Task details:
Where the word "yellow" occurs in a line of the data, return the whole line.

Material provided:
⁂
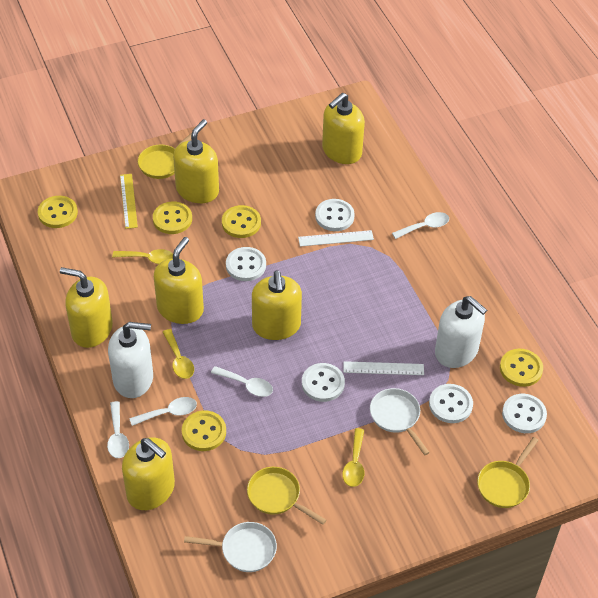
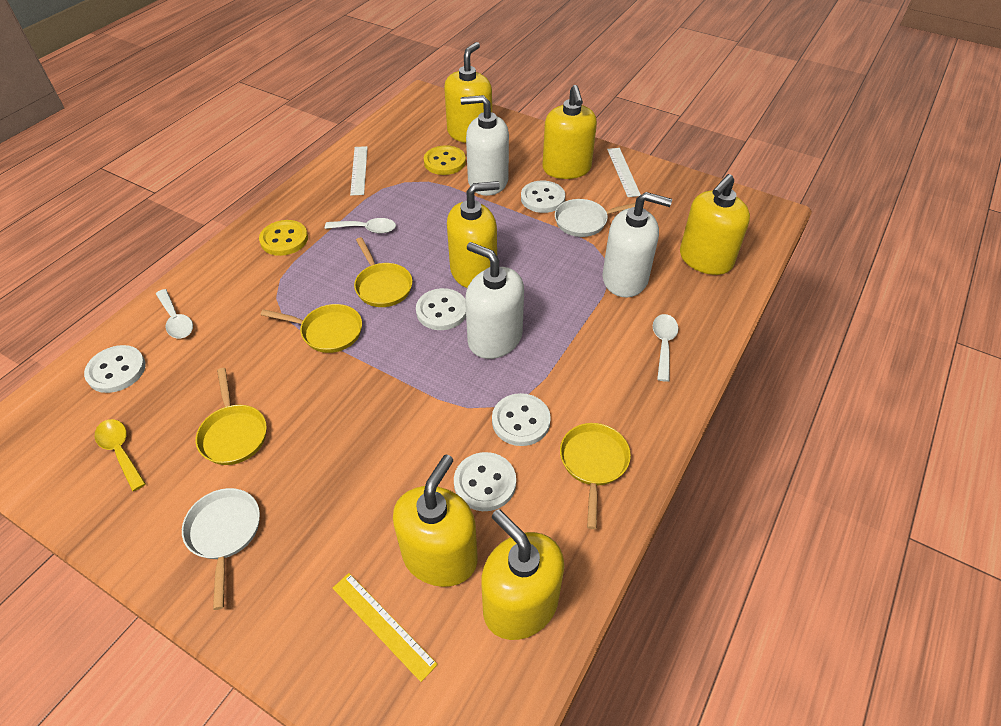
white soap dispenser: 2 -> 3
white spoon: 4 -> 3
yellow button: 5 -> 2
yellow pan: 3 -> 4
yellow spoon: 3 -> 1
⁂
Answer to this exercise:
yellow button: 5 -> 2
yellow pan: 3 -> 4
yellow spoon: 3 -> 1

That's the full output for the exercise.